▸ **THE PROBLEM**
All of the data must be written out verbatim, with pictures excluded.

▸ **TASK INPUTS**
--------
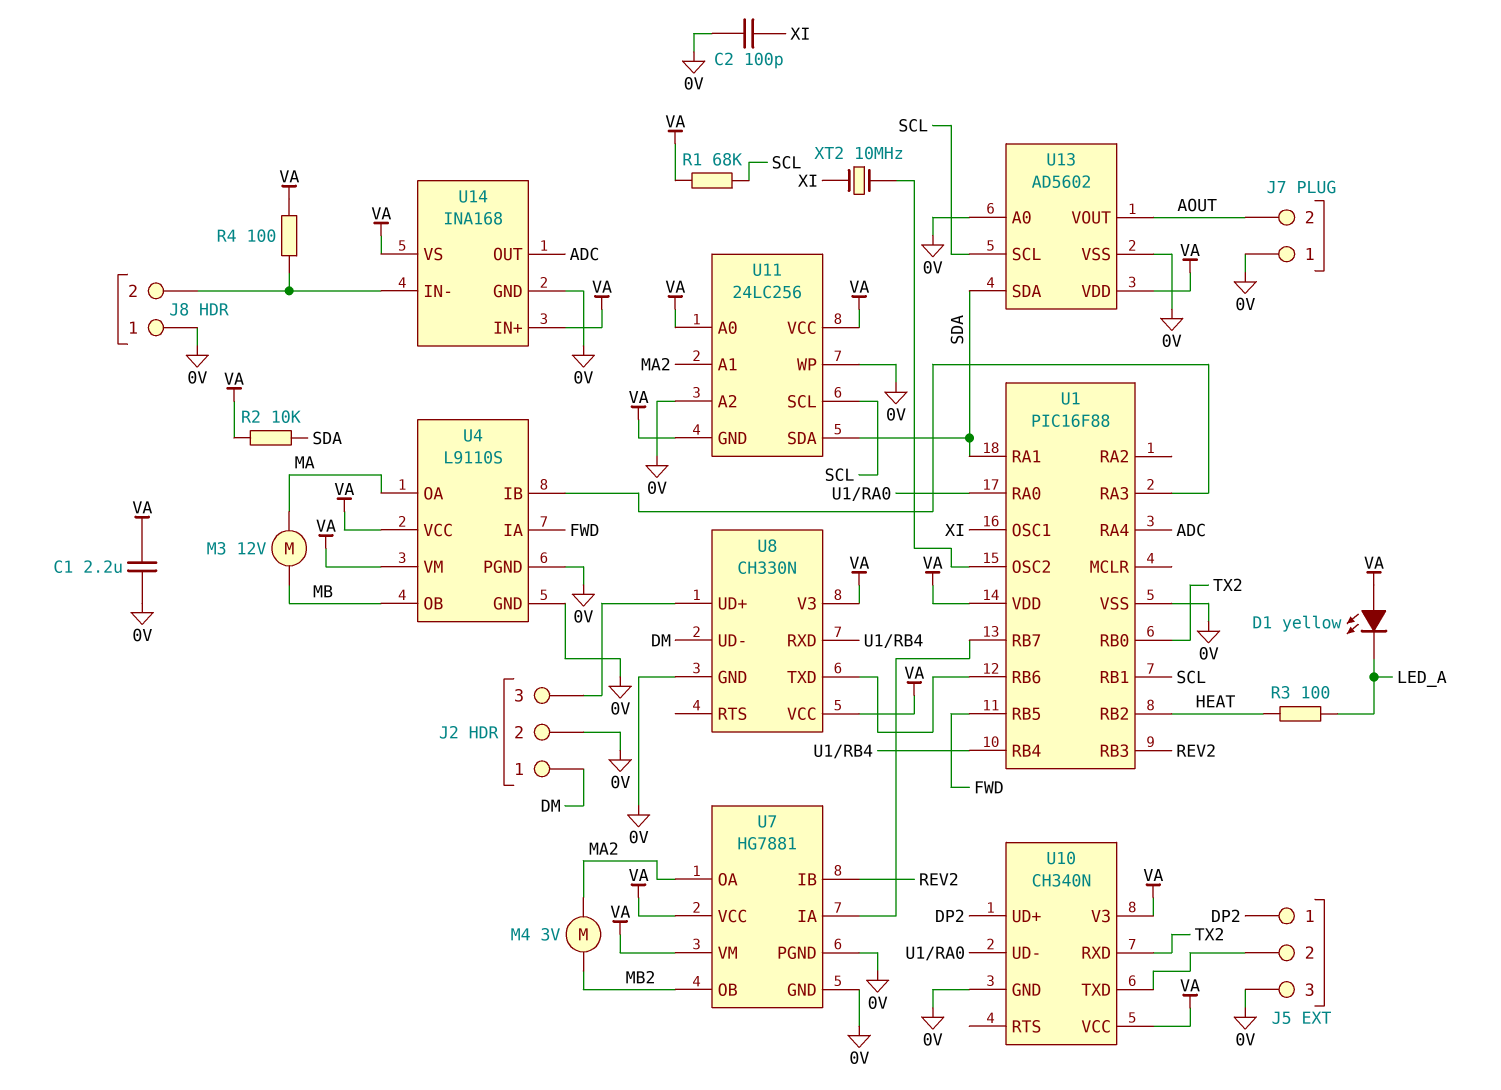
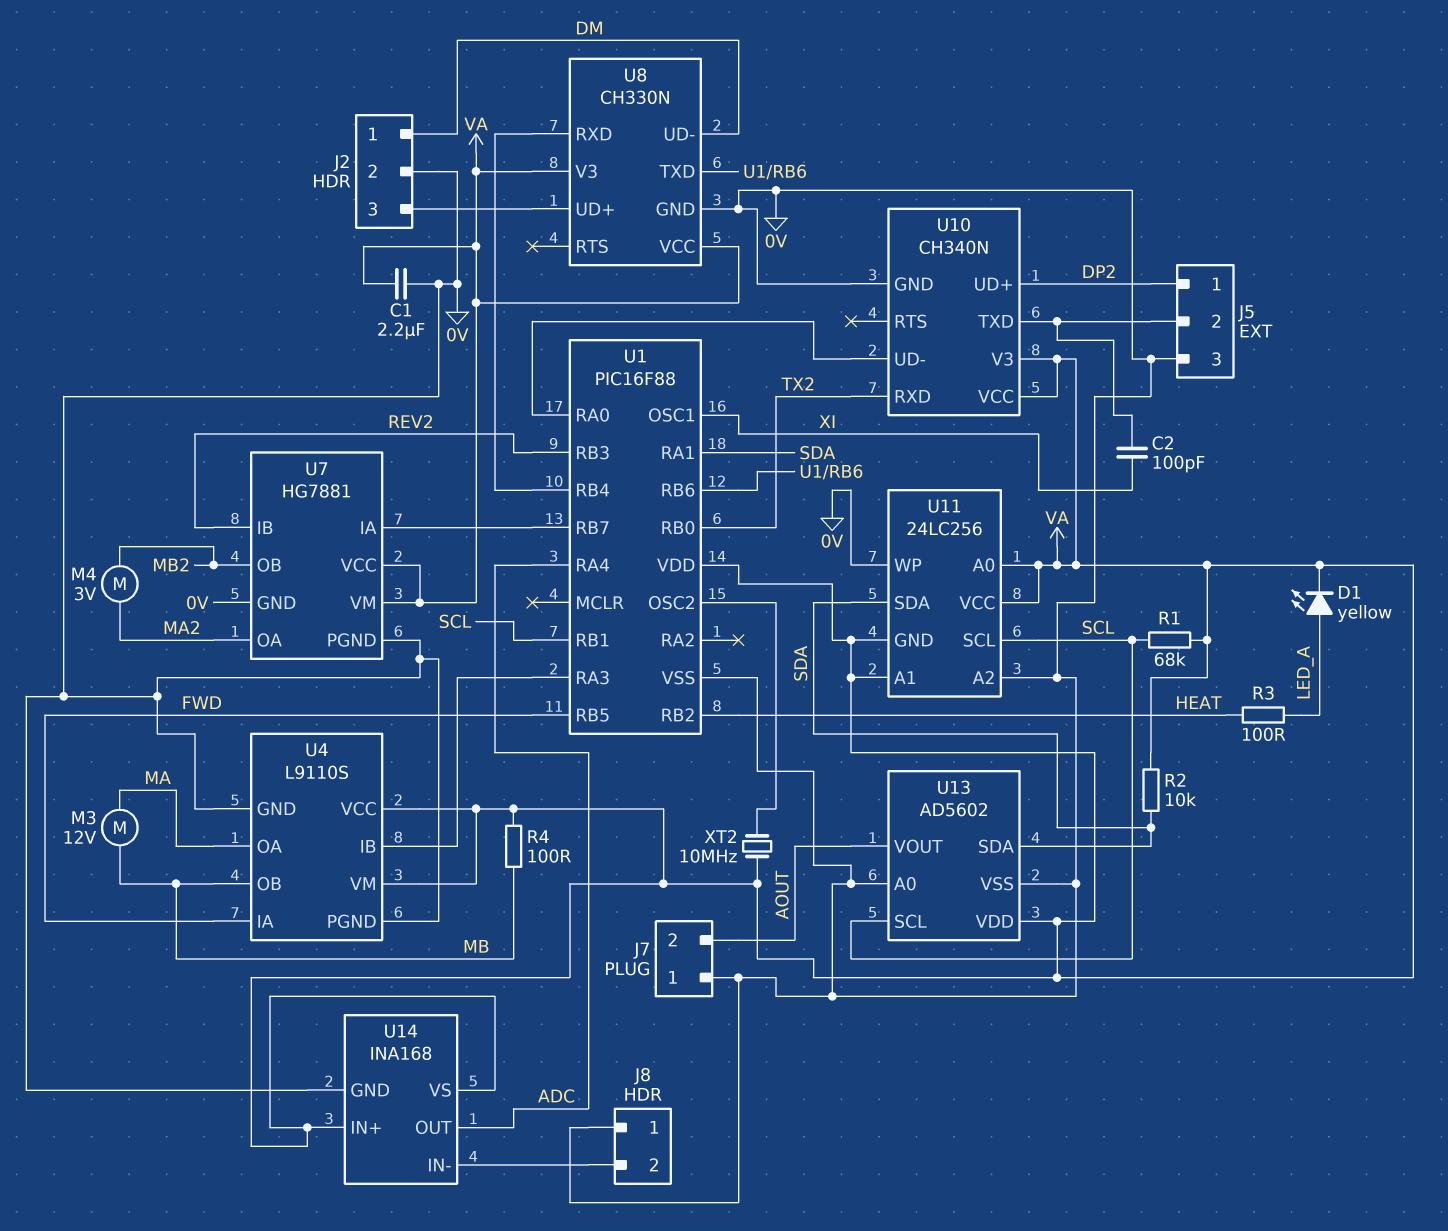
C2: 100pF (0V, XI) -> 100pF (J5/2, XI)
D1: LED yellow (A VA, K LED_A) -> LED yellow (A LED_A, K VA)
R4: 100 (J8/2, VA) -> 100 (MB, VA)
U11 pin A1: MA2 -> VA
XT2: 10MHz (U1/OSC2, XI) -> 10MHz (U1/OSC2, VA)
--------
▸ **ANSWER FOR THIS EXERCISE**
C2: 100pF (0V, XI) -> 100pF (J5/2, XI)
D1: LED yellow (A VA, K LED_A) -> LED yellow (A LED_A, K VA)
R4: 100 (J8/2, VA) -> 100 (MB, VA)
U11 pin A1: MA2 -> VA
XT2: 10MHz (U1/OSC2, XI) -> 10MHz (U1/OSC2, VA)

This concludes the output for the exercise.